> [Description of the task] Report each line of the data that has "toothbrush" somewhere in it.

> [Record set]
━━━━━━

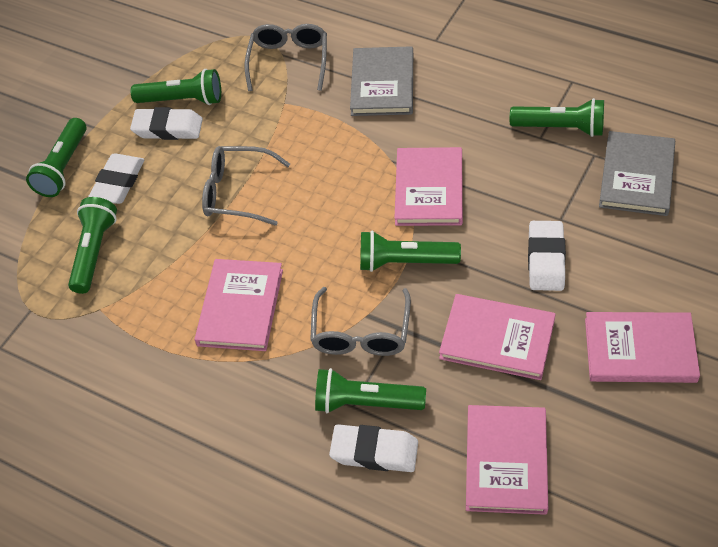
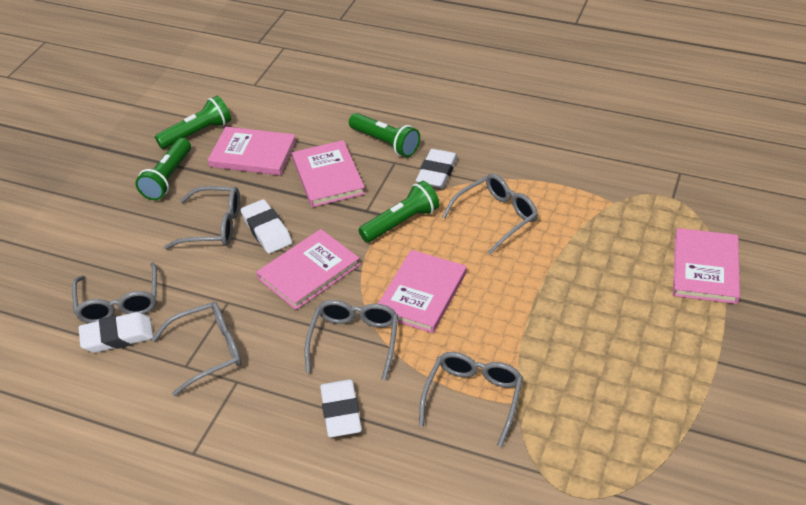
green flashlight: 6 -> 4
grey book: 2 -> 0
grey glasses: 3 -> 6

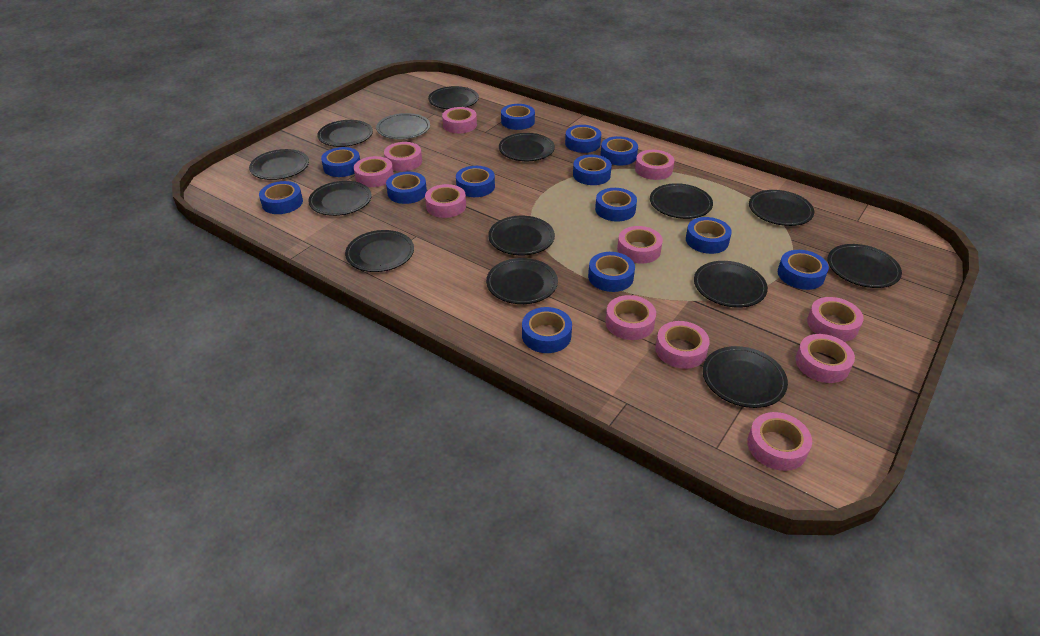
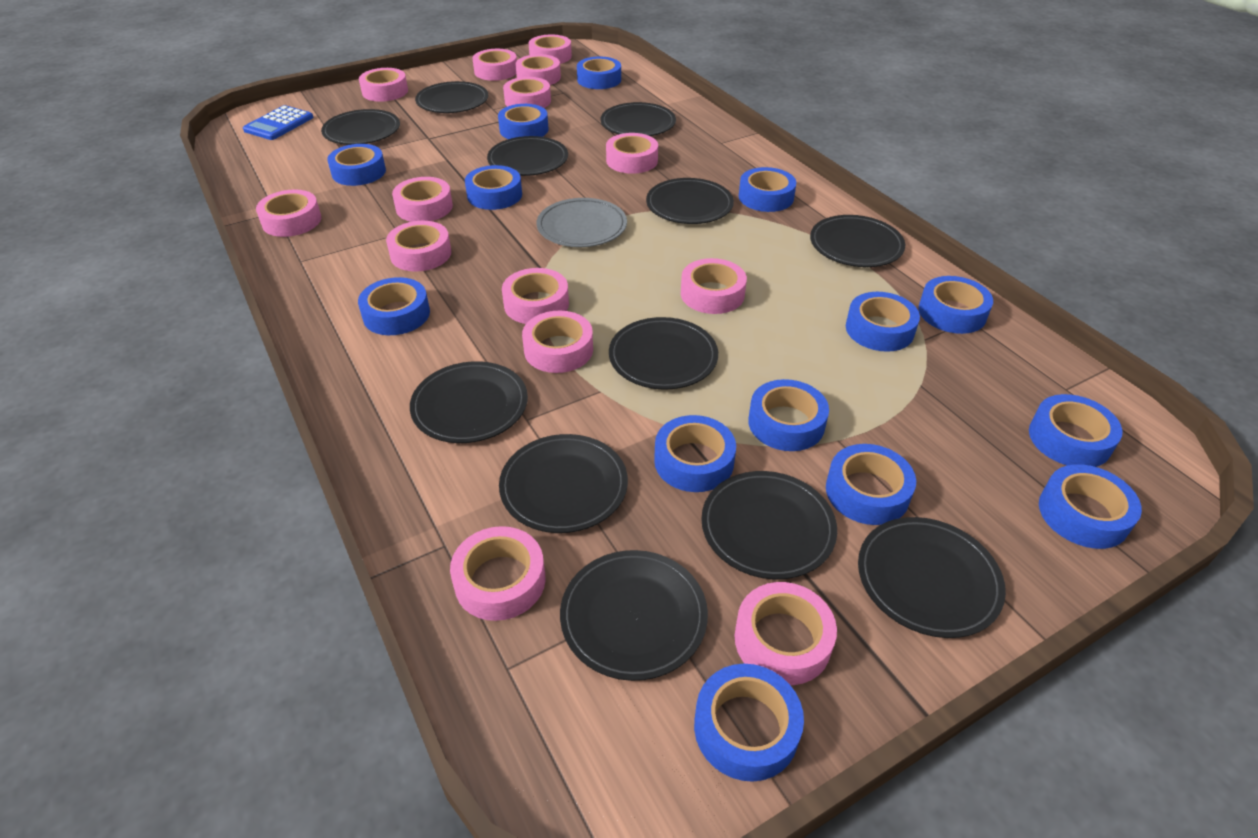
black plate: 13 -> 12
blue calculator: 0 -> 1
blue tape: 13 -> 14
pink tape: 11 -> 14

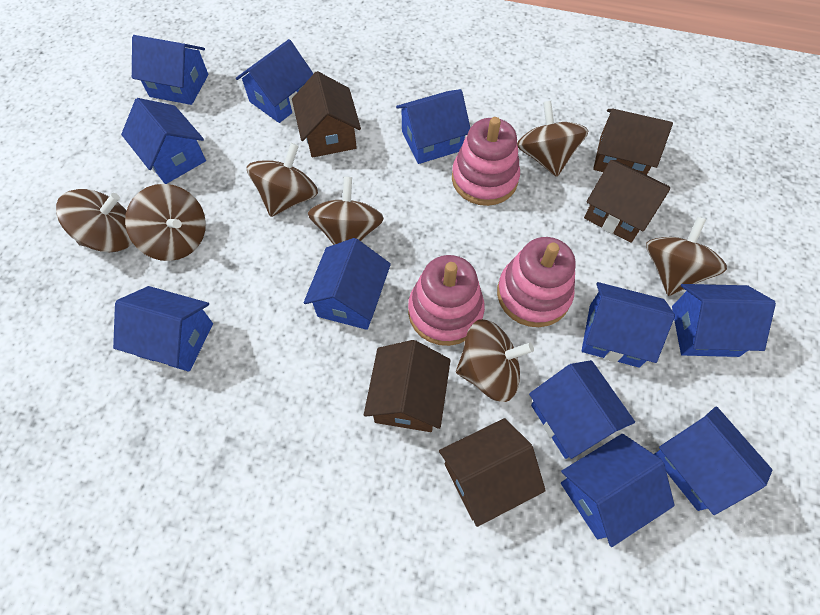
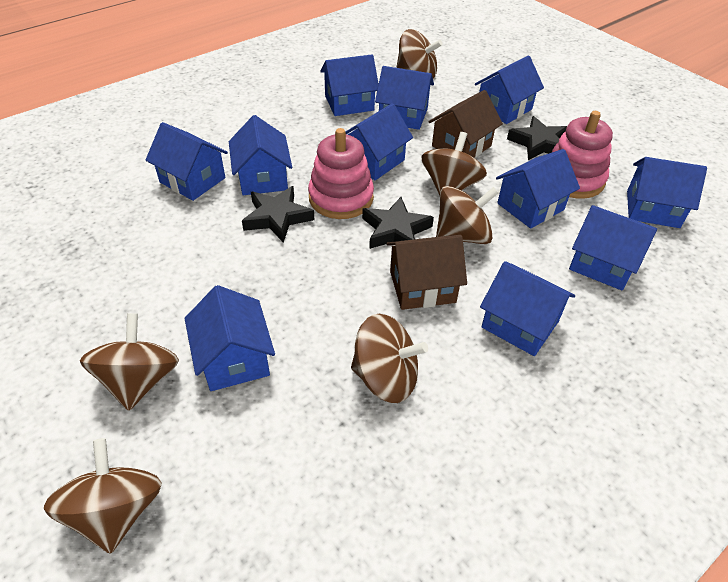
black star: 0 -> 3
brown house: 5 -> 2
brown spinning top: 7 -> 6
pink stacking toy: 3 -> 2

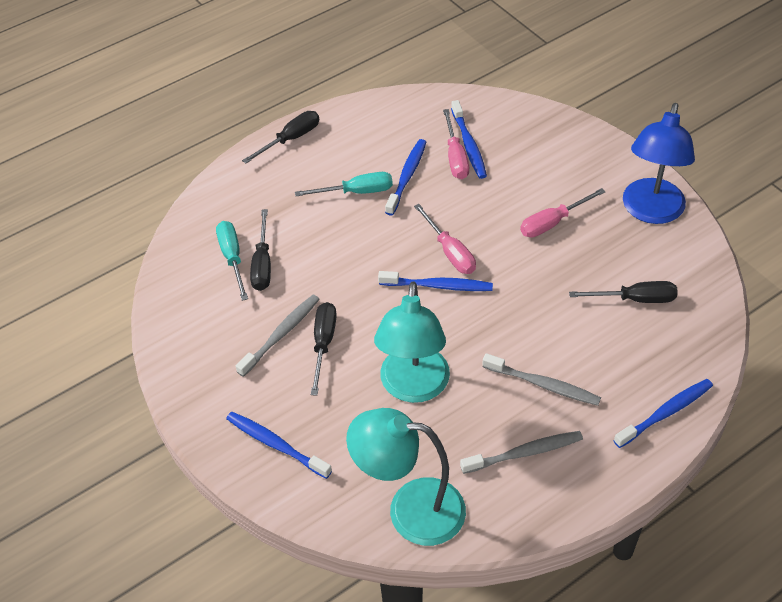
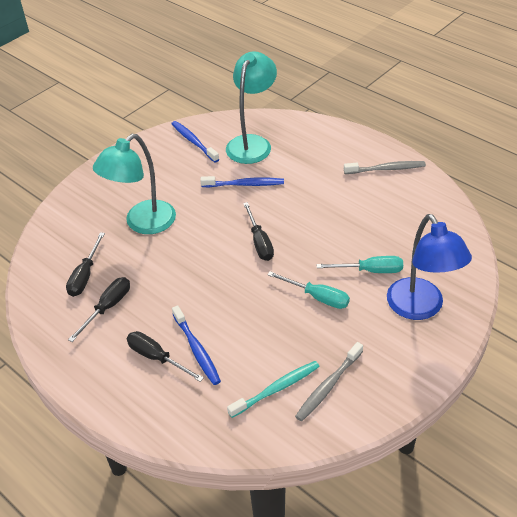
blue toothbrush: 5 -> 3
grey toothbrush: 3 -> 2
pink screwdriver: 3 -> 0
turquoise toothbrush: 0 -> 1

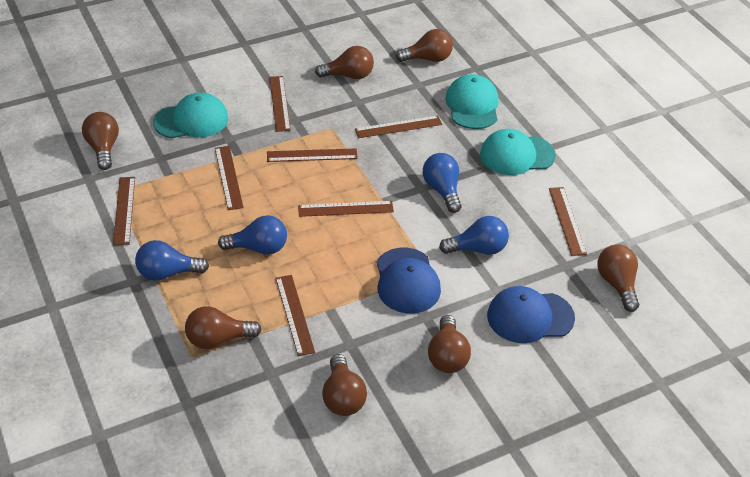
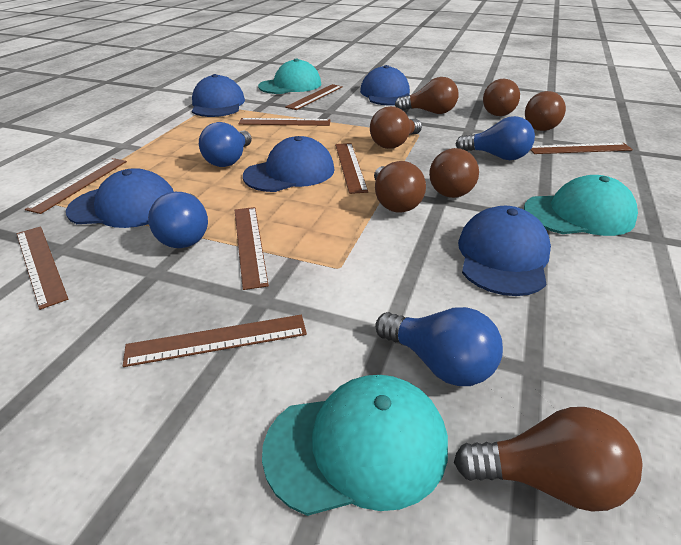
blue cap: 2 -> 5

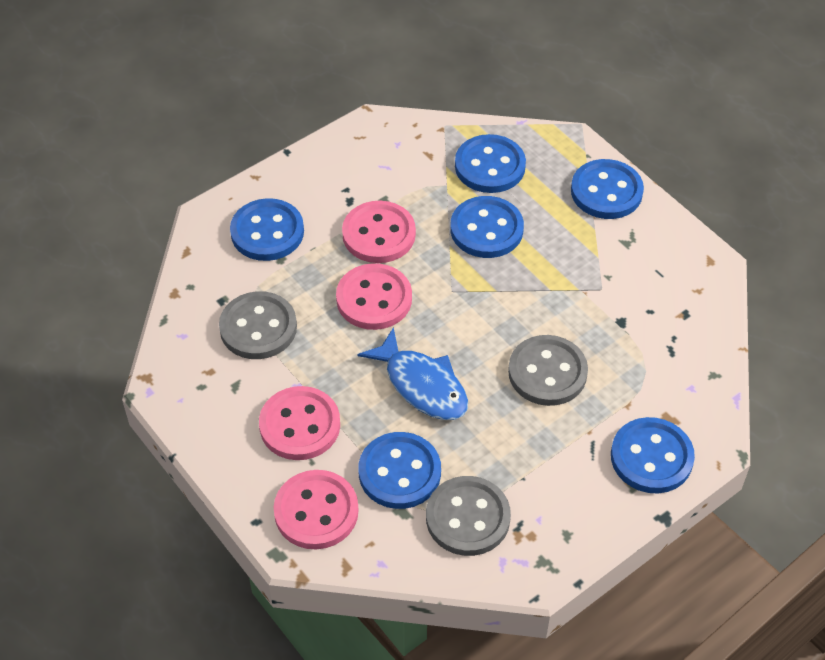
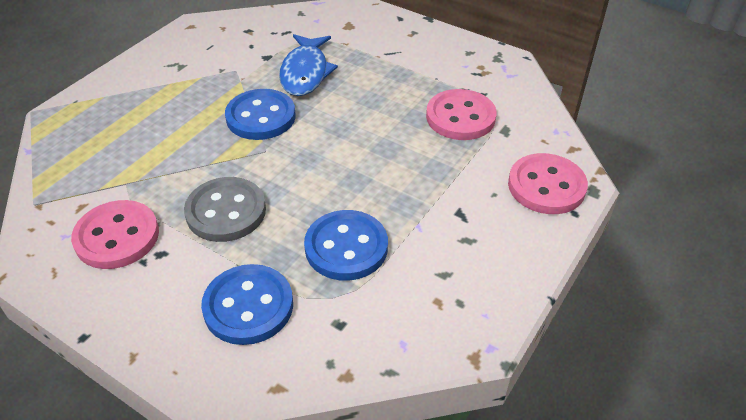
blue button: 6 -> 3
grey button: 3 -> 1
pink button: 4 -> 3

━━━━━━

> [Answer box]
blue toothbrush: 5 -> 3
grey toothbrush: 3 -> 2
turquoise toothbrush: 0 -> 1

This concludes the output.